- **EXERCISE**
Repeat the records below word for word and omit each image.

- **SUPPLIED RECORDS**

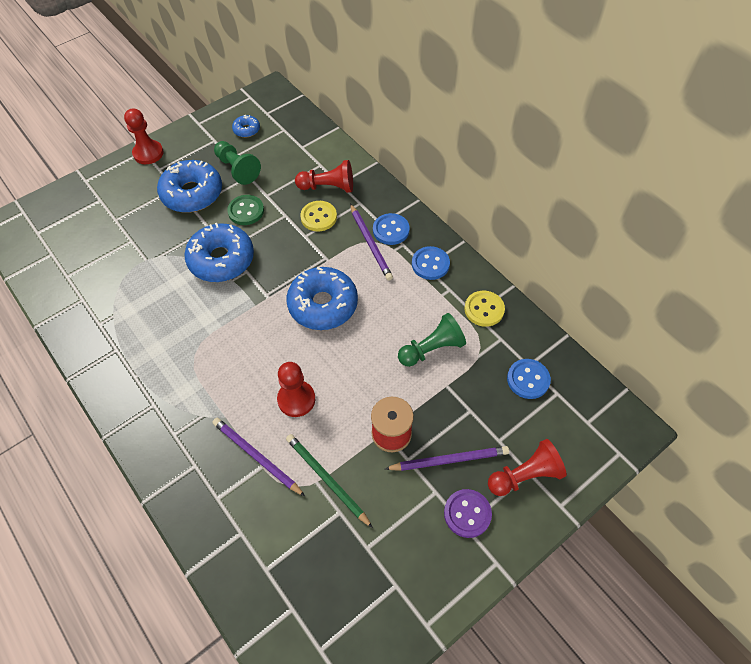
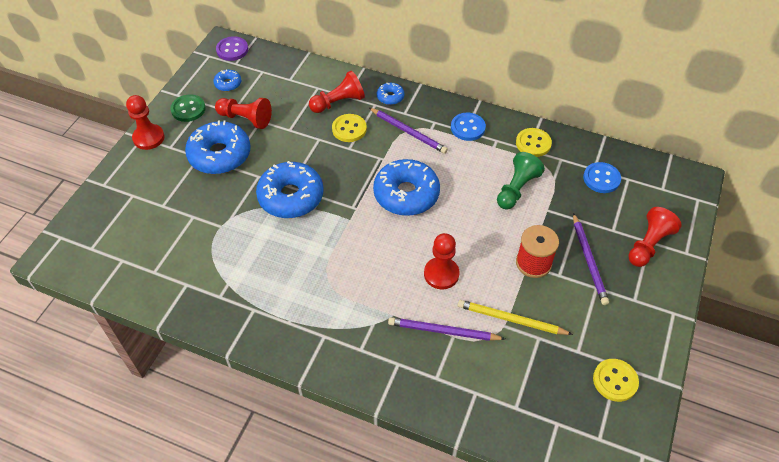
camera: 30 degrees left, 5 degrees down
(237, 169) = (246, 119): green pawn -> red pawn
(246, 211) = (281, 149): green button -> green button (188, 109)
(327, 479) = (511, 320): green pencil -> yellow pencil
(379, 201) = (390, 97): none -> blue donut
(380, 600) = (615, 381): none -> yellow button
(391, 230) = (417, 115): blue button -> none
(449, 460) = (589, 260): purple pencil -> purple pencil turned 120 degrees clockwise
(467, 514) = (629, 290): purple button -> purple button (232, 50)

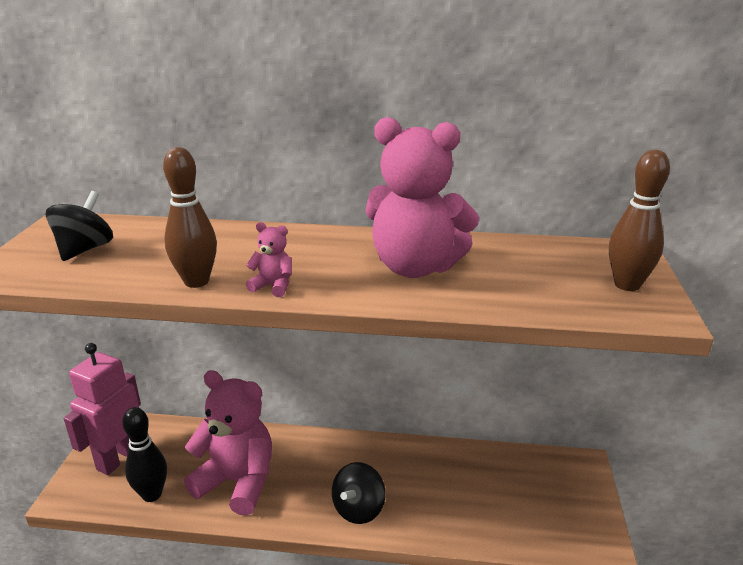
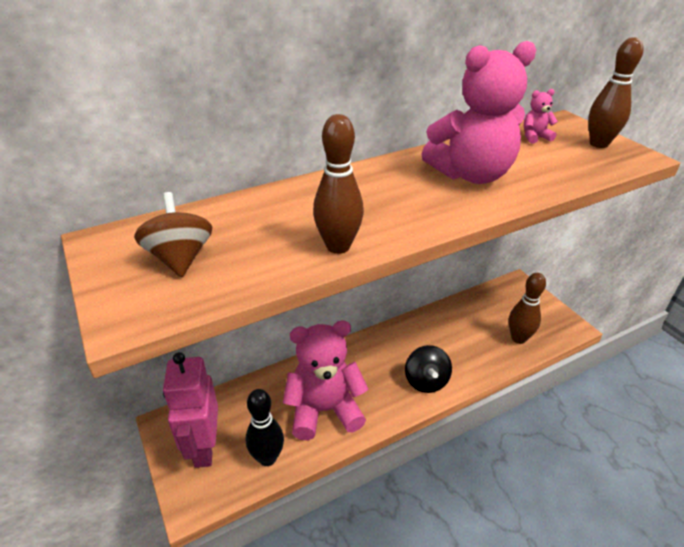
camera: 35 degrees left, 10 degrees up
(85, 250) = (180, 258): black spinning top -> brown spinning top
(273, 286) = (403, 226): pink teddy bear -> pink teddy bear (535, 137)
(513, 522) = (518, 338): none -> brown bowling pin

- **REPLY TO THE TASK**
camera: 30 degrees left, 5 degrees down
(237, 169) = (246, 119): green pawn -> red pawn
(246, 211) = (281, 149): green button -> green button (188, 109)
(327, 479) = (511, 320): green pencil -> yellow pencil
(379, 201) = (390, 97): none -> blue donut
(380, 600) = (615, 381): none -> yellow button
(391, 230) = (417, 115): blue button -> none
(449, 460) = (589, 260): purple pencil -> purple pencil turned 120 degrees clockwise
(467, 514) = (629, 290): purple button -> purple button (232, 50)

camera: 35 degrees left, 10 degrees up
(85, 250) = (180, 258): black spinning top -> brown spinning top
(273, 286) = (403, 226): pink teddy bear -> pink teddy bear (535, 137)
(513, 522) = (518, 338): none -> brown bowling pin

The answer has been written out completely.